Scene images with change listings
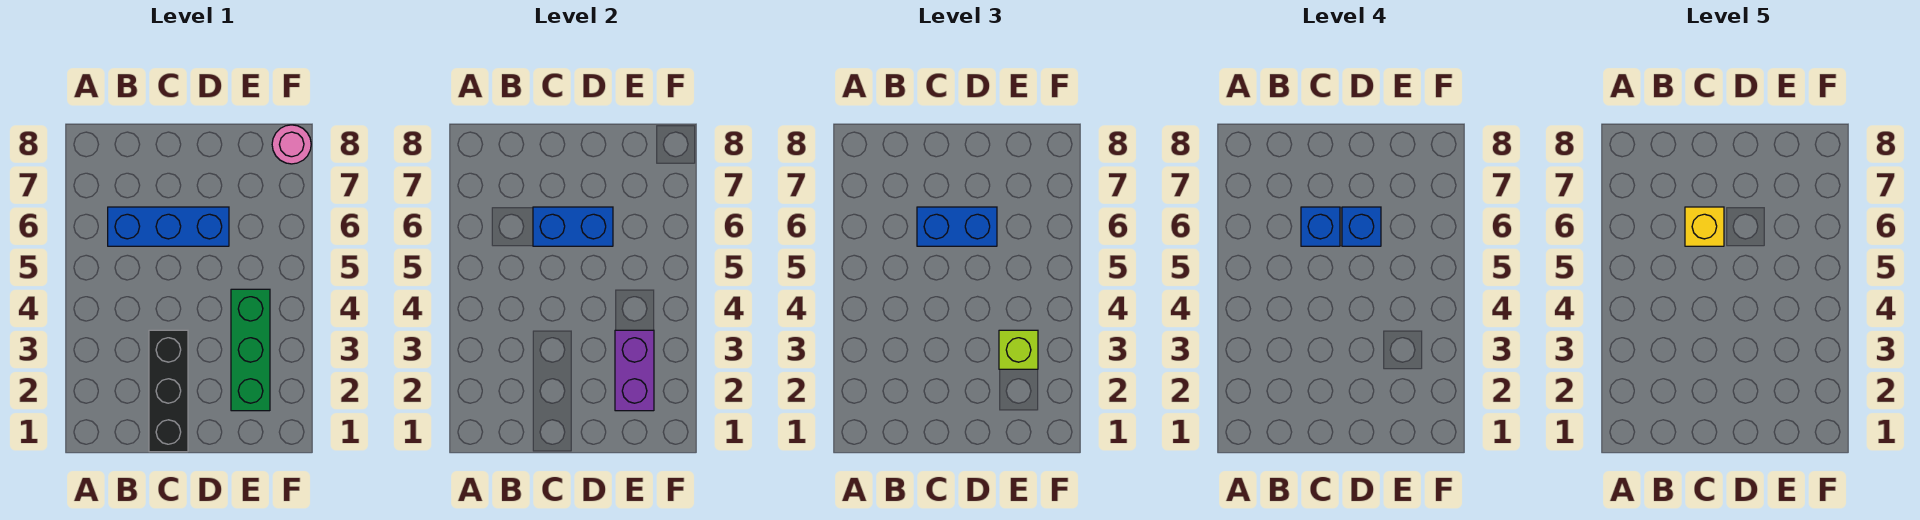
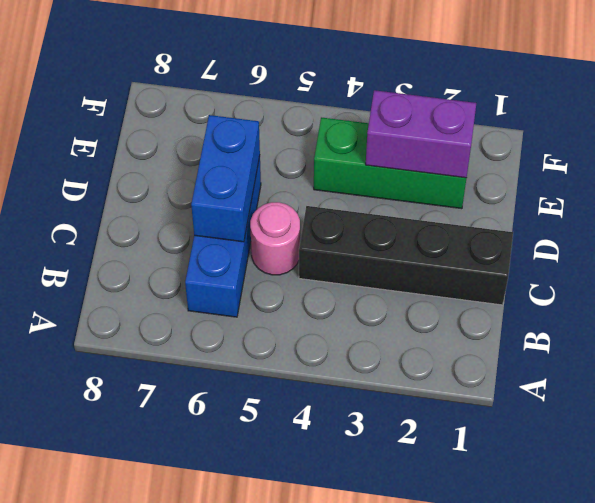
black brick C1:C4 level 1 -> black brick C1:C3 level 1
pink round brick C5 level 1 -> pink round brick F8 level 1
none -> blue brick C6:D6 level 3
none -> lime brick E3 level 3

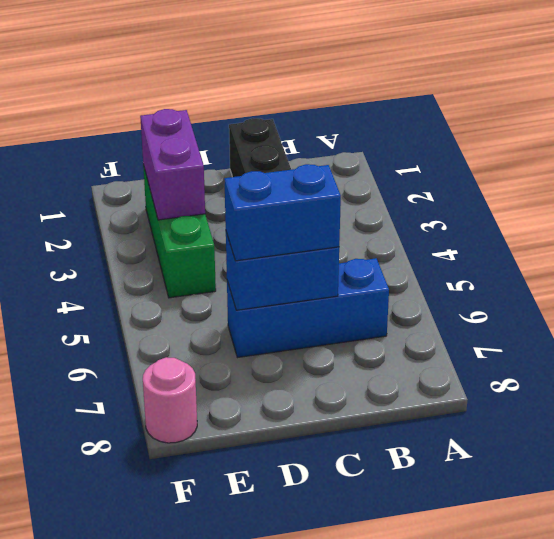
none -> lime brick E3 level 3
none -> blue brick C6 level 4

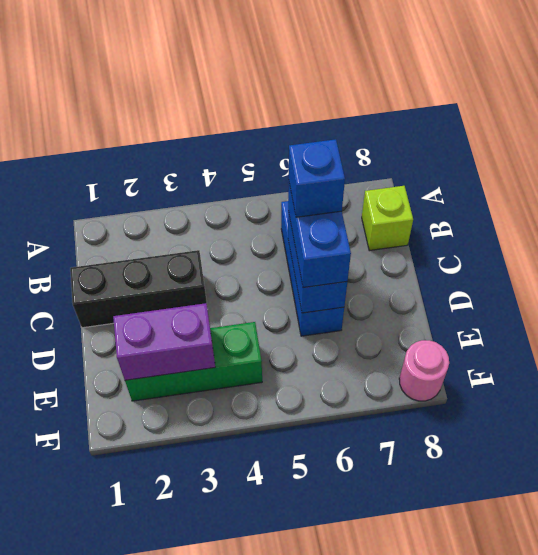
lime brick B8 level 1 -> lime brick E3 level 3
none -> blue brick D6 level 4
none -> yellow brick C6 level 5

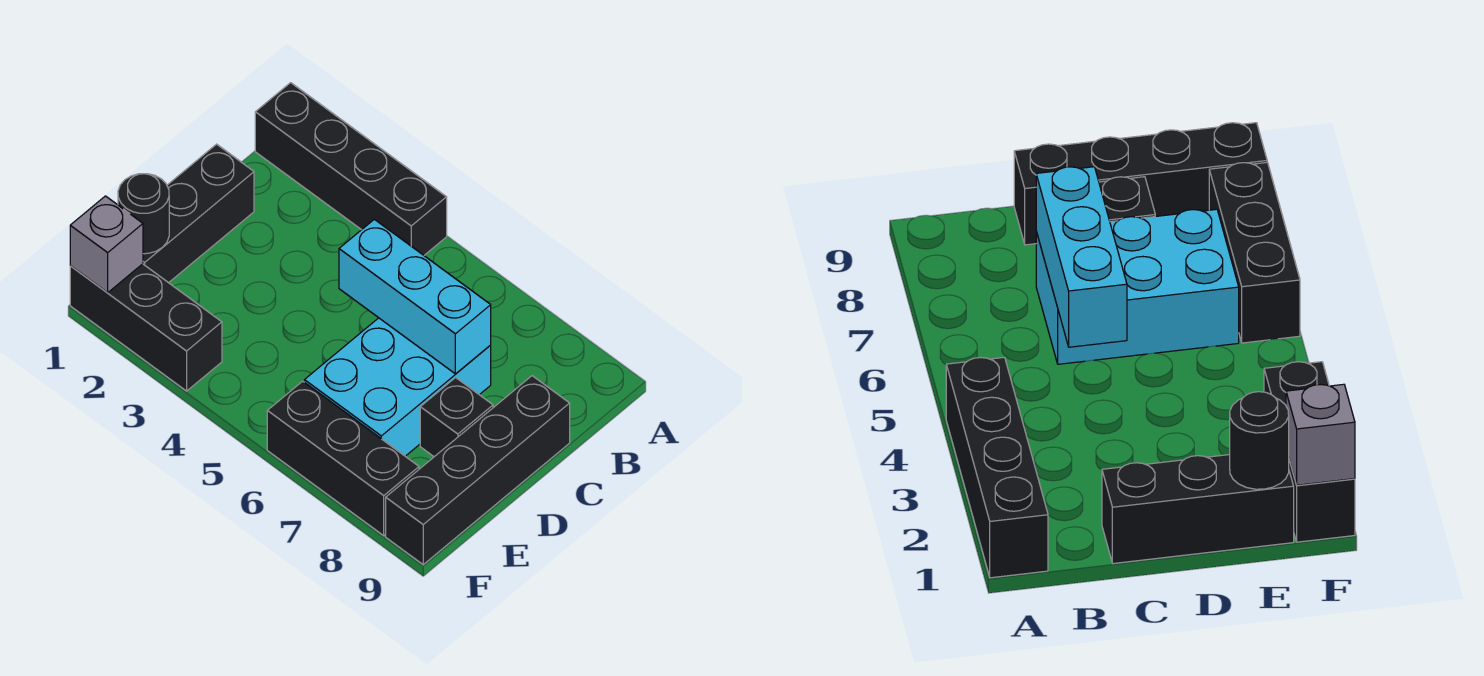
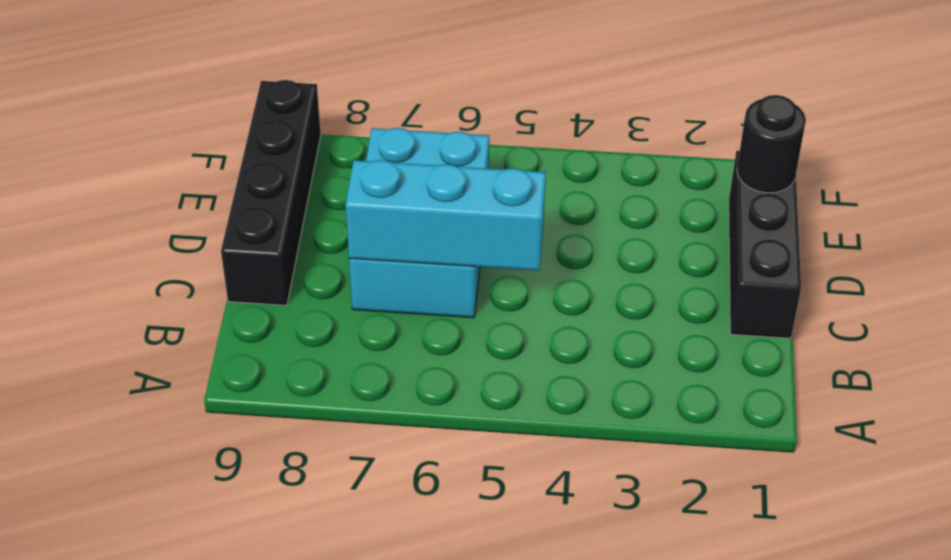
none -> black brick A1:A4 level 1
none -> black brick D8 level 1

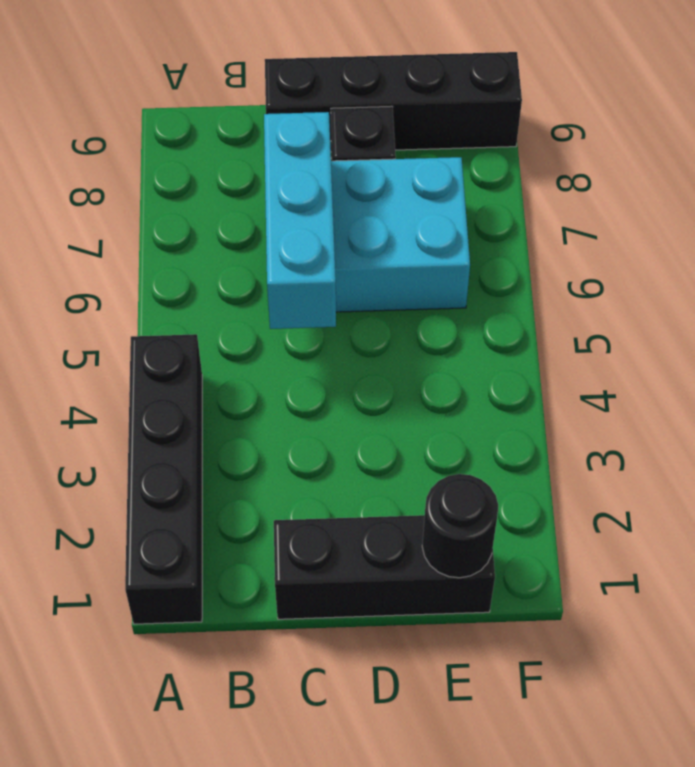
none -> black brick F1:F3 level 1
none -> black brick F6:F8 level 1

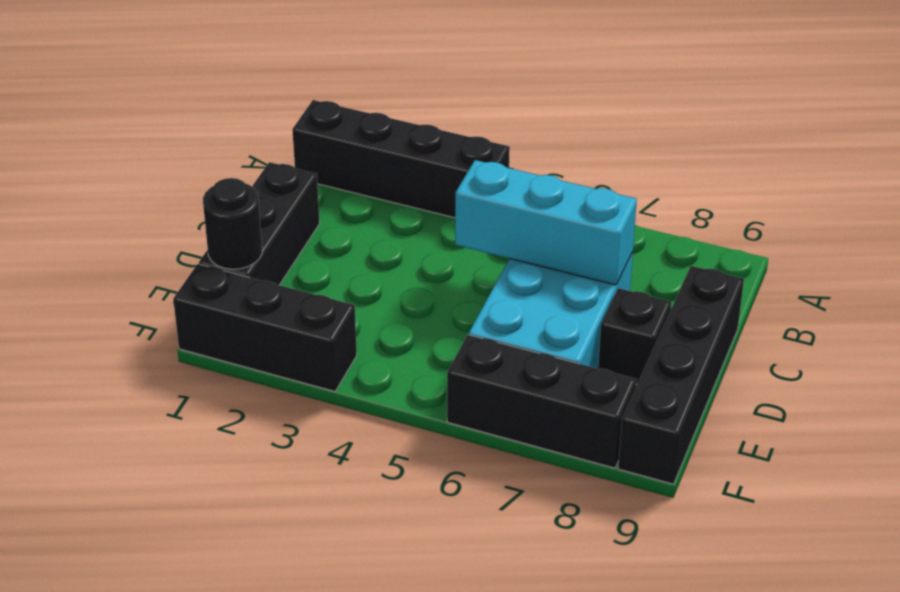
none -> grey brick F1 level 2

ASSIGNED TASK - Would you please repeat the entries above verbatim, excluding each picture?

EXERCISE ANSWER -
black brick C1:C4 level 1 -> black brick C1:C3 level 1
pink round brick C5 level 1 -> pink round brick F8 level 1
none -> blue brick C6:D6 level 3
none -> lime brick E3 level 3

none -> lime brick E3 level 3
none -> blue brick C6 level 4

lime brick B8 level 1 -> lime brick E3 level 3
none -> blue brick D6 level 4
none -> yellow brick C6 level 5

none -> black brick A1:A4 level 1
none -> black brick D8 level 1

none -> black brick F1:F3 level 1
none -> black brick F6:F8 level 1

none -> grey brick F1 level 2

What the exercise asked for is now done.